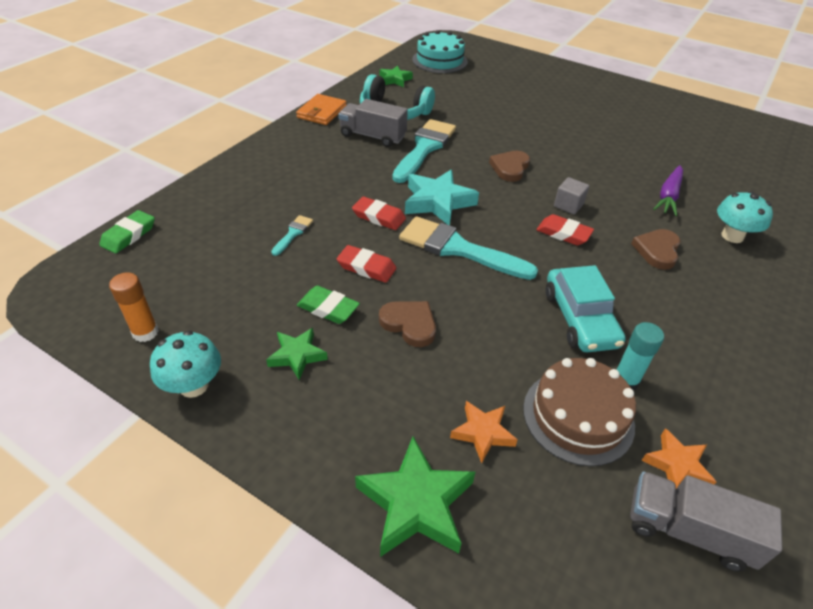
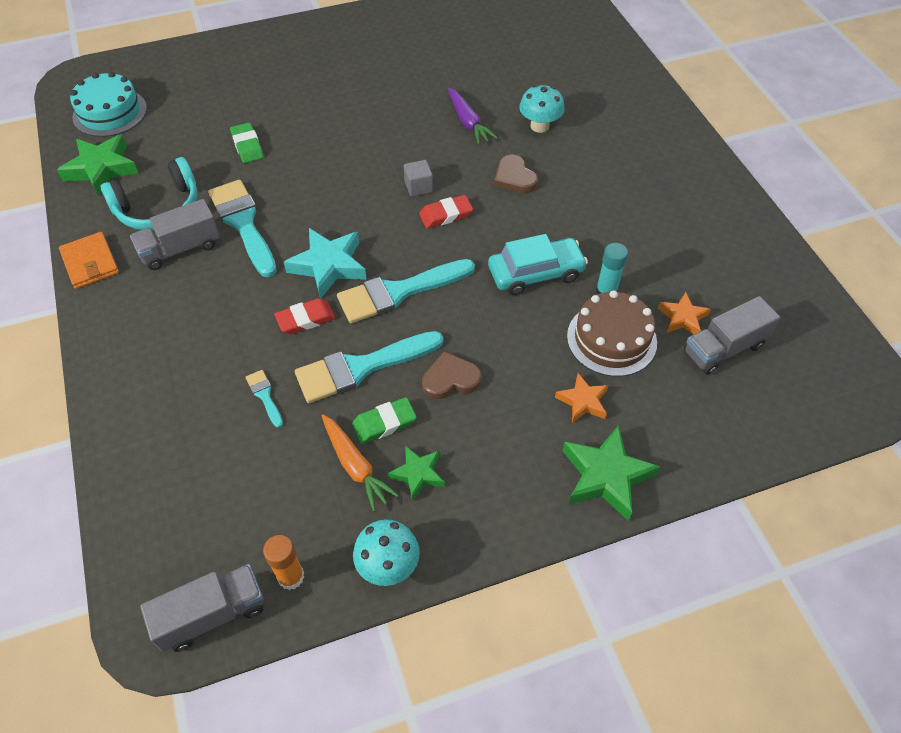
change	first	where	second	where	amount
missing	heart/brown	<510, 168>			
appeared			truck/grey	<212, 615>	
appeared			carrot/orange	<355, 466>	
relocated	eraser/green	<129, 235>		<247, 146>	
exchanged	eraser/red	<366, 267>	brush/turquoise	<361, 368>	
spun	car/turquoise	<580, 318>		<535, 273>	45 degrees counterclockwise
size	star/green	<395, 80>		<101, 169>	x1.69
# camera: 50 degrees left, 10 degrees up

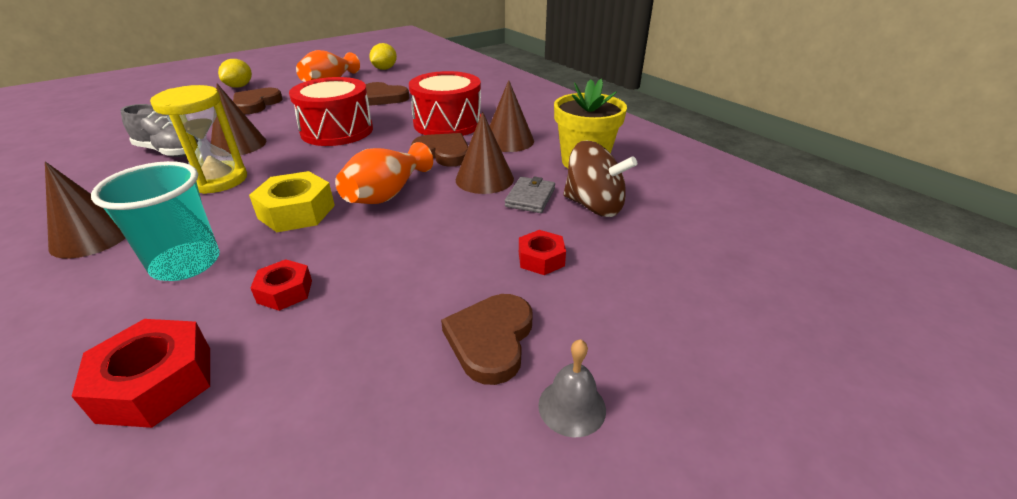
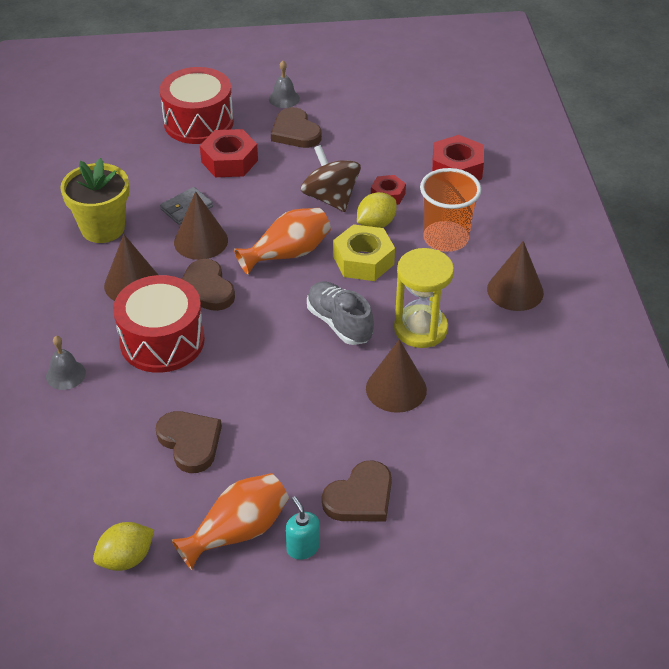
change	first	where	second	where	amount
appeared			bell/grey	<65, 374>	
appeared			soap dispenser/turquoise	<303, 547>	
relocated	shoe/grey	<170, 152>		<339, 323>	
relocated	lemon/yellow	<239, 86>		<376, 224>	
relocated	drum/red	<337, 131>		<198, 122>	
relocated	spinning top/brown	<594, 206>		<330, 198>	
colour	cup/turquoise	<186, 264>	cup/orange	<445, 238>	
spun	heart/brown	<491, 340>		<295, 132>	105 degrees clockwise
size	nut/red	<541, 259>		<229, 161>	x1.65
# camera: 150 degrees left, 10 degrees up

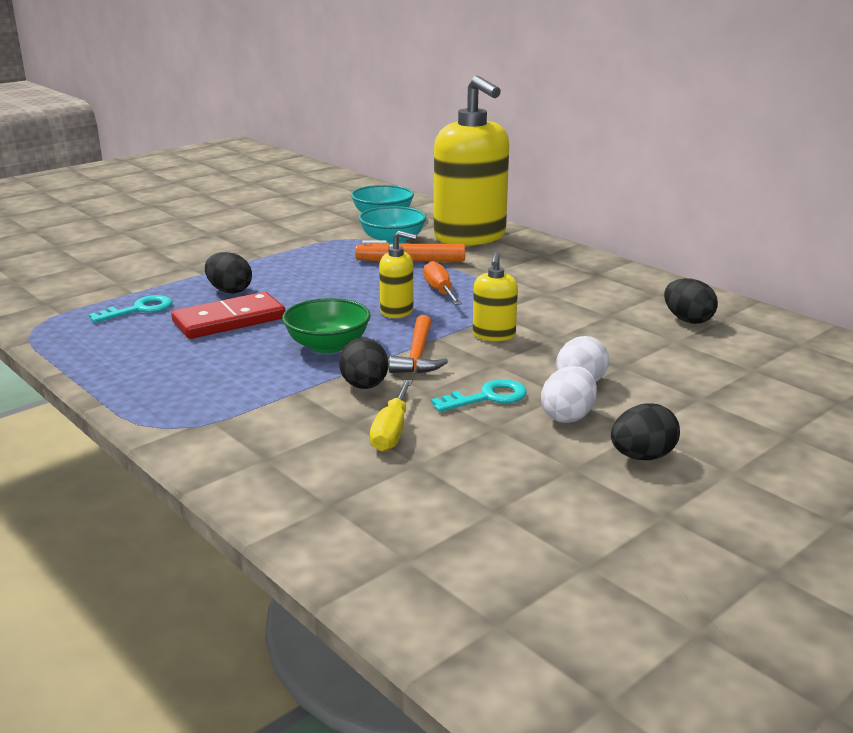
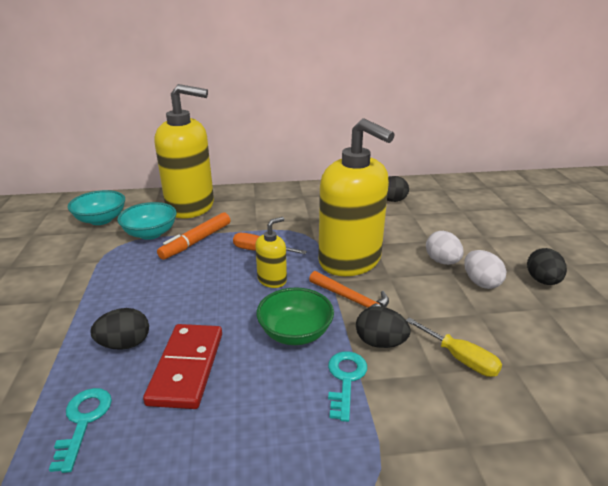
change	first	where	second	where	amount
relocated	key/turquoise	<487, 397>		<345, 379>	
size	soap dispenser/yellow	<493, 335>		<350, 260>	x2.26
# camera: 55 degrees left, 5 degrees up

**********

=== INSTRUCTIONS TO FOLLOW ===
Please reproduce every entry above exactly, but leave out the pictures.

=== FINISHED EXERCISE ===
change	first	where	second	where	amount
missing	heart/brown	<510, 168>			
appeared			truck/grey	<212, 615>	
appeared			carrot/orange	<355, 466>	
relocated	eraser/green	<129, 235>		<247, 146>	
exchanged	eraser/red	<366, 267>	brush/turquoise	<361, 368>	
spun	car/turquoise	<580, 318>		<535, 273>	45 degrees counterclockwise
size	star/green	<395, 80>		<101, 169>	x1.69
# camera: 50 degrees left, 10 degrees up

change	first	where	second	where	amount
appeared			bell/grey	<65, 374>	
appeared			soap dispenser/turquoise	<303, 547>	
relocated	shoe/grey	<170, 152>		<339, 323>	
relocated	lemon/yellow	<239, 86>		<376, 224>	
relocated	drum/red	<337, 131>		<198, 122>	
relocated	spinning top/brown	<594, 206>		<330, 198>	
colour	cup/turquoise	<186, 264>	cup/orange	<445, 238>	
spun	heart/brown	<491, 340>		<295, 132>	105 degrees clockwise
size	nut/red	<541, 259>		<229, 161>	x1.65
# camera: 150 degrees left, 10 degrees up

change	first	where	second	where	amount
relocated	key/turquoise	<487, 397>		<345, 379>	
size	soap dispenser/yellow	<493, 335>		<350, 260>	x2.26
# camera: 55 degrees left, 5 degrees up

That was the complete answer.